| Records contained in a dataset |
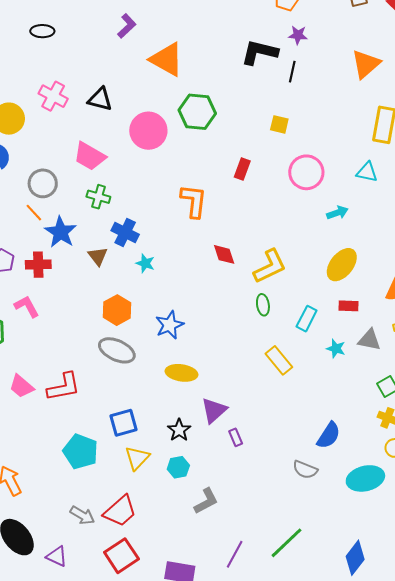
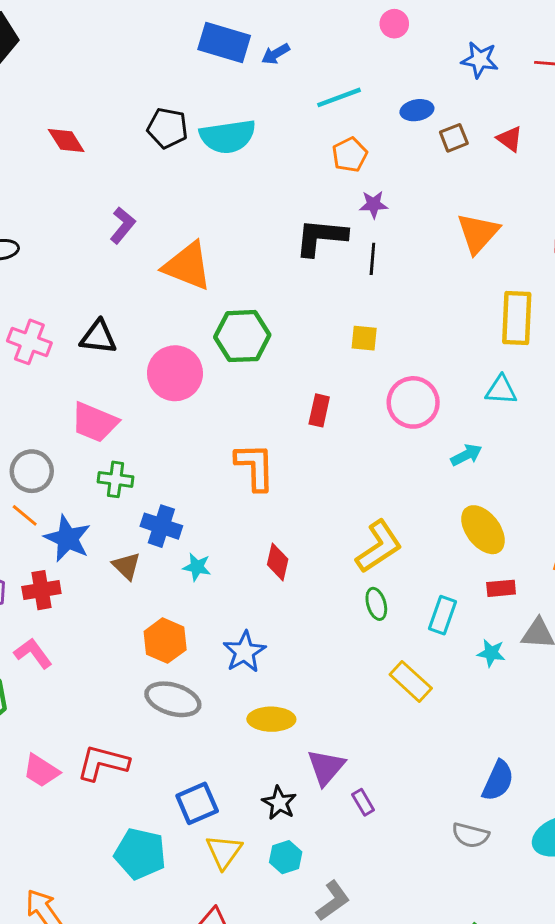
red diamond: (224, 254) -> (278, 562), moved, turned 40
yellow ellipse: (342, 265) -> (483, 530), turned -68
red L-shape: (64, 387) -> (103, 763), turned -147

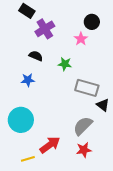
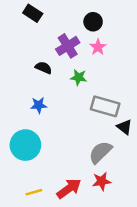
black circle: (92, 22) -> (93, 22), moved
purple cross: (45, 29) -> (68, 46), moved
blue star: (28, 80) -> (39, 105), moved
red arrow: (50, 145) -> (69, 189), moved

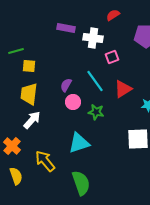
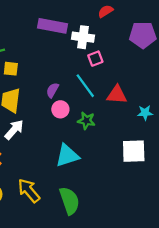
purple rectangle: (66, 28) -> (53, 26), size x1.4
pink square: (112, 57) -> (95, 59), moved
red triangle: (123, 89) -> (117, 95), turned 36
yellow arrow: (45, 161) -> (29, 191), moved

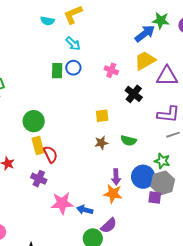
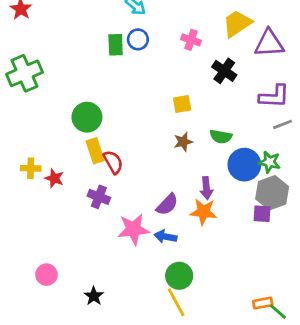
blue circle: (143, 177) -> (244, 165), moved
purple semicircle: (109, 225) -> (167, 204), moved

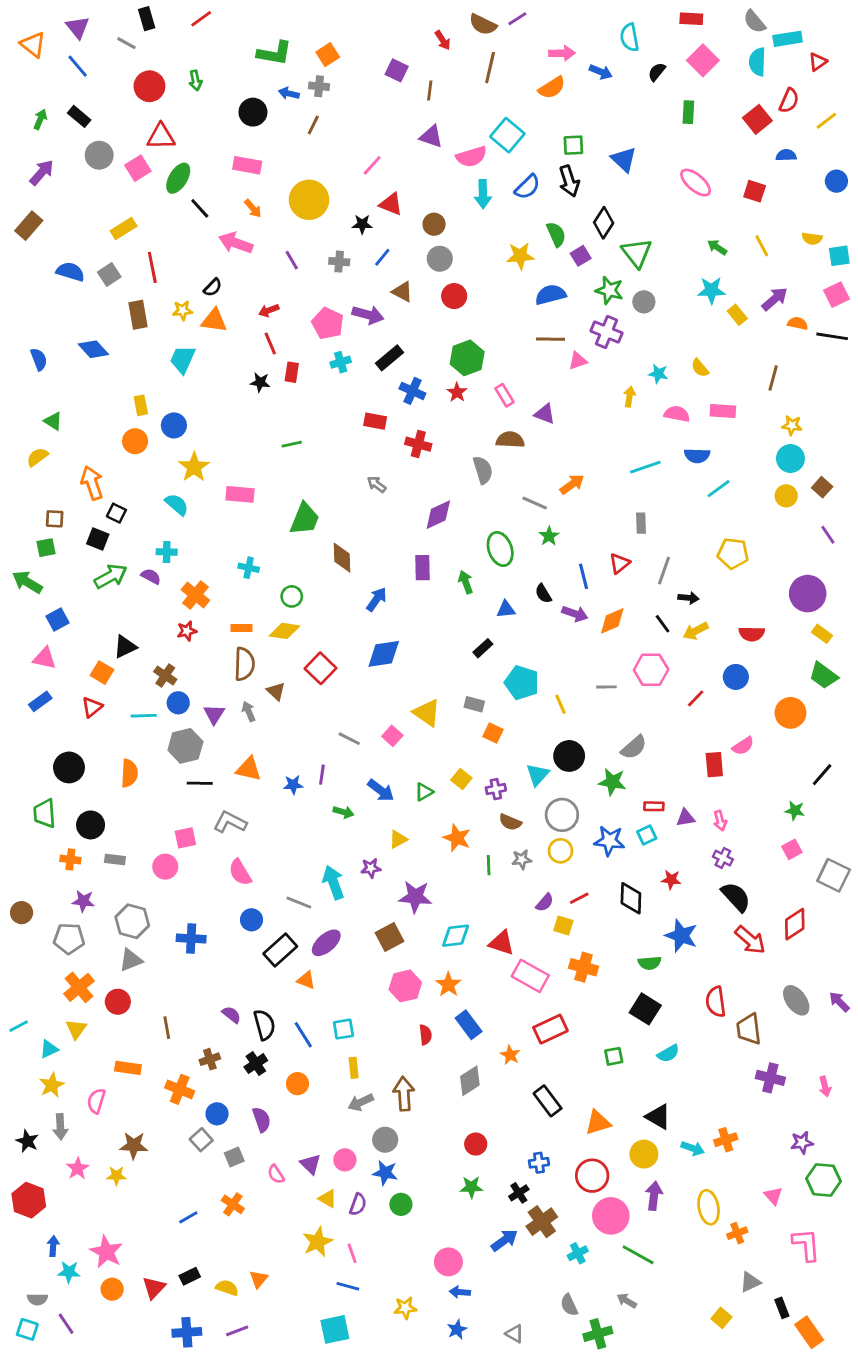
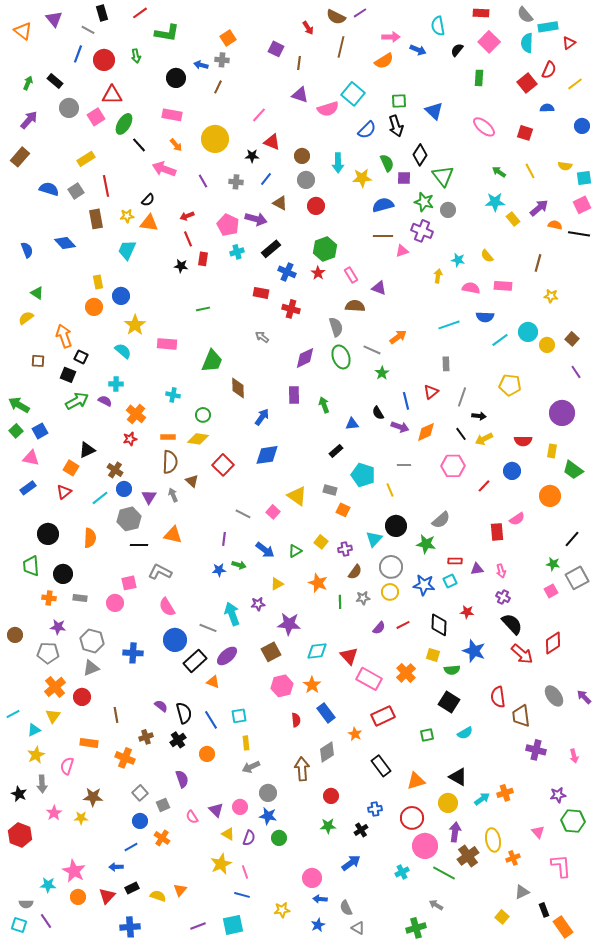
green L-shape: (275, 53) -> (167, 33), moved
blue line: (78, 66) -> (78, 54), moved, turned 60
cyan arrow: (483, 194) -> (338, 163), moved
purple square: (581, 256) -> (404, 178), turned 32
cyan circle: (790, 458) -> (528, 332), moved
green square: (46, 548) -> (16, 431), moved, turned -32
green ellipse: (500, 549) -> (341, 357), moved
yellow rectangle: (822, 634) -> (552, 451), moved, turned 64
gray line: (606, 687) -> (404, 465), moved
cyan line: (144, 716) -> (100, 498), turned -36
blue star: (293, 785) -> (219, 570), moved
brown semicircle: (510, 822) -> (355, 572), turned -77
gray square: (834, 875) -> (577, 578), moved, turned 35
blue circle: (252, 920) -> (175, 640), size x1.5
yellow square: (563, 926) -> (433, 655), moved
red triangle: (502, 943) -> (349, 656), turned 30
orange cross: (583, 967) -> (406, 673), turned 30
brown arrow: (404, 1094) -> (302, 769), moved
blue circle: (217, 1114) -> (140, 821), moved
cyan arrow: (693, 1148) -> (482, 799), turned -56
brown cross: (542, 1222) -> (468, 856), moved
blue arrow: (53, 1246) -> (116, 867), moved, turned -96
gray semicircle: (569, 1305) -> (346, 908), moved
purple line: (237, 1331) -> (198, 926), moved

| What this task involves |
Go back to the records above and write them out exactly, without the pictures.

| Task solution |
red diamond: (224, 254) -> (278, 562), moved, turned 40
yellow ellipse: (342, 265) -> (483, 530), turned -68
red L-shape: (64, 387) -> (103, 763), turned -147

black circle: (92, 22) -> (93, 22), moved
purple cross: (45, 29) -> (68, 46), moved
blue star: (28, 80) -> (39, 105), moved
red arrow: (50, 145) -> (69, 189), moved

purple rectangle: (66, 28) -> (53, 26), size x1.4
pink square: (112, 57) -> (95, 59), moved
red triangle: (123, 89) -> (117, 95), turned 36
yellow arrow: (45, 161) -> (29, 191), moved

blue circle: (143, 177) -> (244, 165), moved
purple semicircle: (109, 225) -> (167, 204), moved

green L-shape: (275, 53) -> (167, 33), moved
blue line: (78, 66) -> (78, 54), moved, turned 60
cyan arrow: (483, 194) -> (338, 163), moved
purple square: (581, 256) -> (404, 178), turned 32
cyan circle: (790, 458) -> (528, 332), moved
green square: (46, 548) -> (16, 431), moved, turned -32
green ellipse: (500, 549) -> (341, 357), moved
yellow rectangle: (822, 634) -> (552, 451), moved, turned 64
gray line: (606, 687) -> (404, 465), moved
cyan line: (144, 716) -> (100, 498), turned -36
blue star: (293, 785) -> (219, 570), moved
brown semicircle: (510, 822) -> (355, 572), turned -77
gray square: (834, 875) -> (577, 578), moved, turned 35
blue circle: (252, 920) -> (175, 640), size x1.5
yellow square: (563, 926) -> (433, 655), moved
red triangle: (502, 943) -> (349, 656), turned 30
orange cross: (583, 967) -> (406, 673), turned 30
brown arrow: (404, 1094) -> (302, 769), moved
blue circle: (217, 1114) -> (140, 821), moved
cyan arrow: (693, 1148) -> (482, 799), turned -56
brown cross: (542, 1222) -> (468, 856), moved
blue arrow: (53, 1246) -> (116, 867), moved, turned -96
gray semicircle: (569, 1305) -> (346, 908), moved
purple line: (237, 1331) -> (198, 926), moved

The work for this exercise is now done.